- [What the task requires]: The entries are to be repeated exactly, with all pictures omitted.

- [Data under study]:
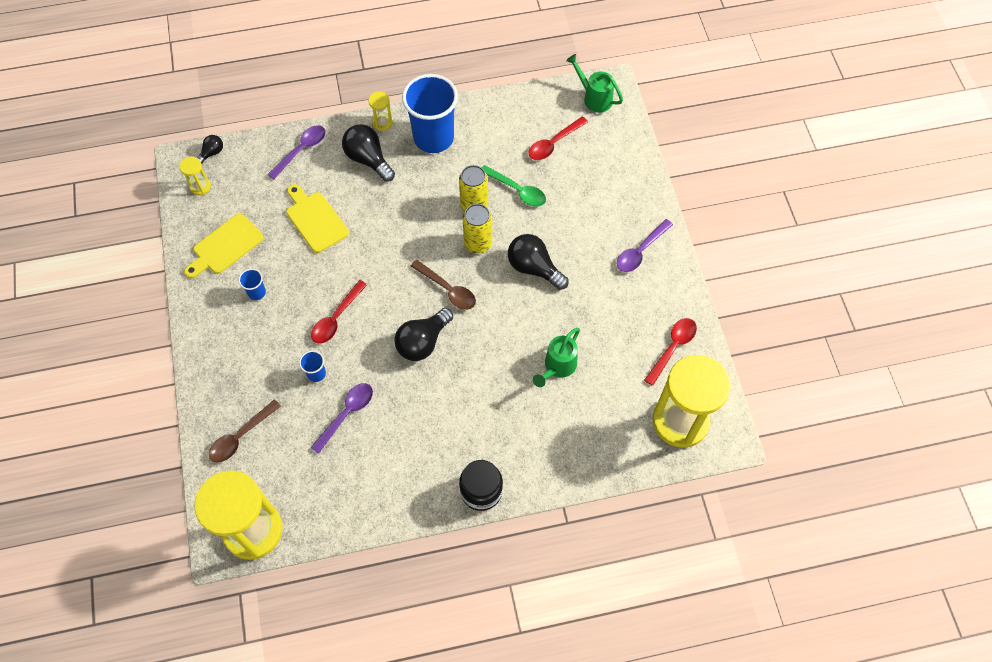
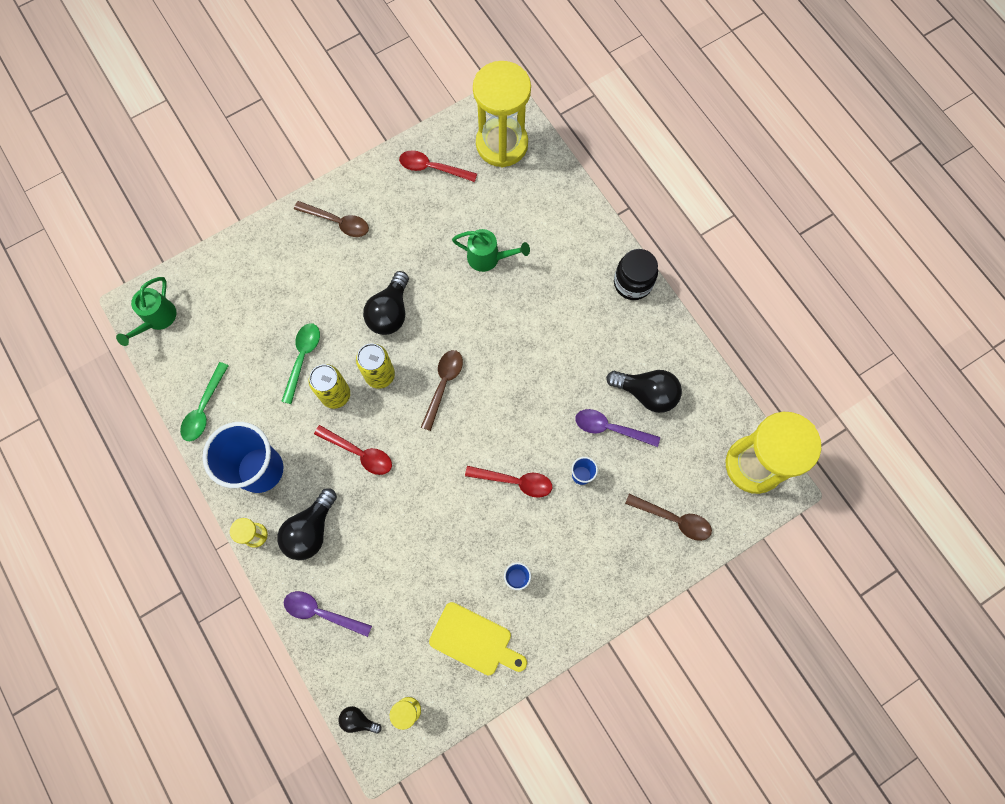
camera: 110 degrees left, 10 degrees up
(315, 219) = (407, 555): yellow cutting board -> none
(423, 342) = (509, 387): black light bulb -> black light bulb (646, 393)
(502, 112) = (204, 408): none -> green spoon
(554, 143) = (231, 341): red spoon -> red spoon (359, 453)
(640, 251) = (337, 222): purple spoon -> brown spoon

- [Answer below]:
camera: 110 degrees left, 10 degrees up
(315, 219) = (407, 555): yellow cutting board -> none
(423, 342) = (509, 387): black light bulb -> black light bulb (646, 393)
(502, 112) = (204, 408): none -> green spoon
(554, 143) = (231, 341): red spoon -> red spoon (359, 453)
(640, 251) = (337, 222): purple spoon -> brown spoon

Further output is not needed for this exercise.